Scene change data
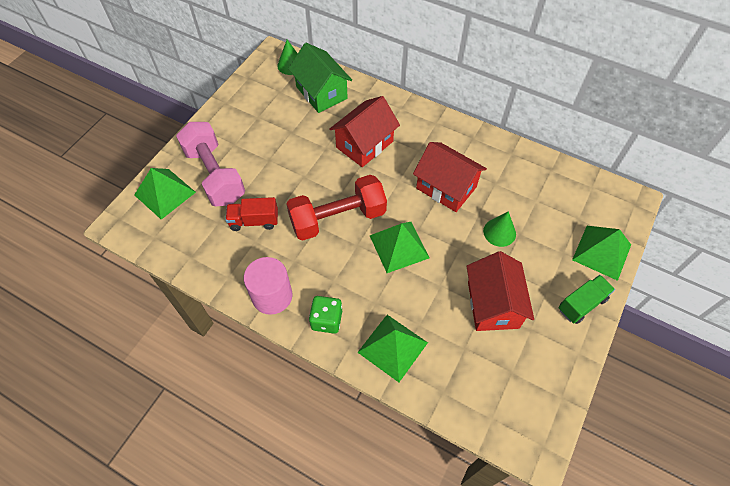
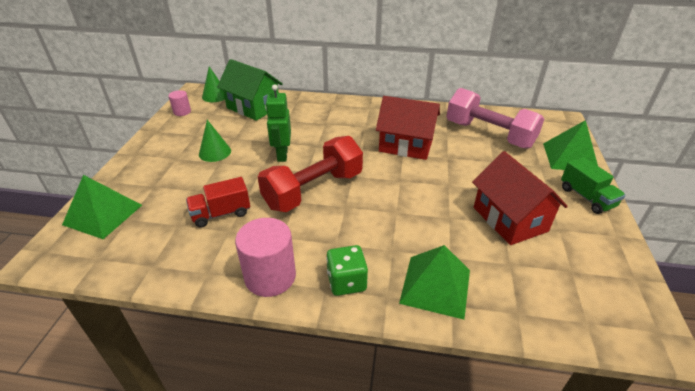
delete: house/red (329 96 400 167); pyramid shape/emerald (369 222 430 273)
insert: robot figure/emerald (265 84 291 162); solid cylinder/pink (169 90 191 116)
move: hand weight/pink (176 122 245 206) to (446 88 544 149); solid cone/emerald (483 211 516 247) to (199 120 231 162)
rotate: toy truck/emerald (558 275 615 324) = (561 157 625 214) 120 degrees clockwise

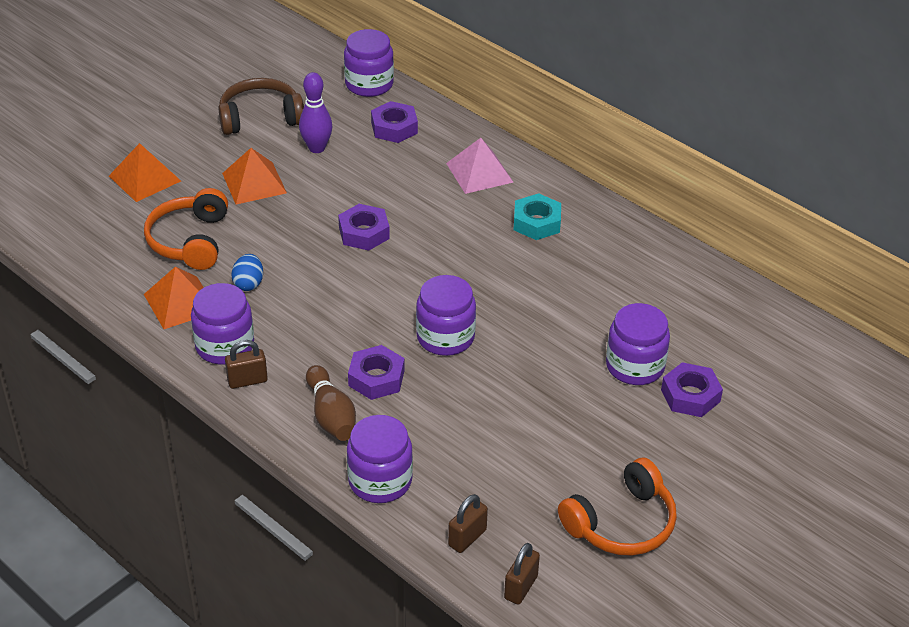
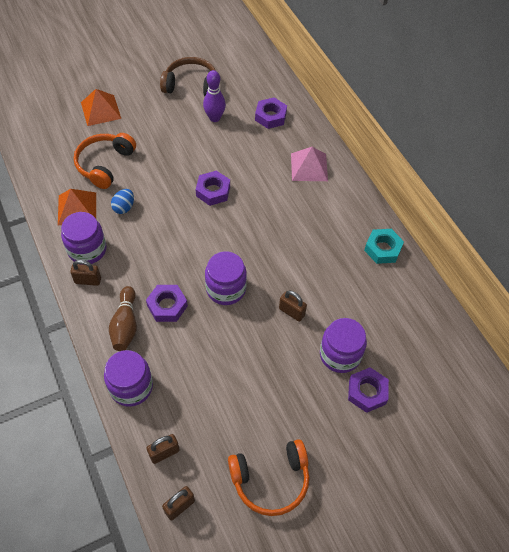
delete: jam jar/purple (344 29 394 97); pyramid shape/orange-coloured (222 148 287 204)
insert: padlock/dark brown (279 290 307 322)
move: hexagon nut/teal (513 193 561 240) to (364 229 404 264)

▶ _Exercise objective_: Find the word "insert" in the records and pull out each line that has it.

▶ _Problem solution_:
insert: robot figure/emerald (265 84 291 162); solid cylinder/pink (169 90 191 116)
insert: padlock/dark brown (279 290 307 322)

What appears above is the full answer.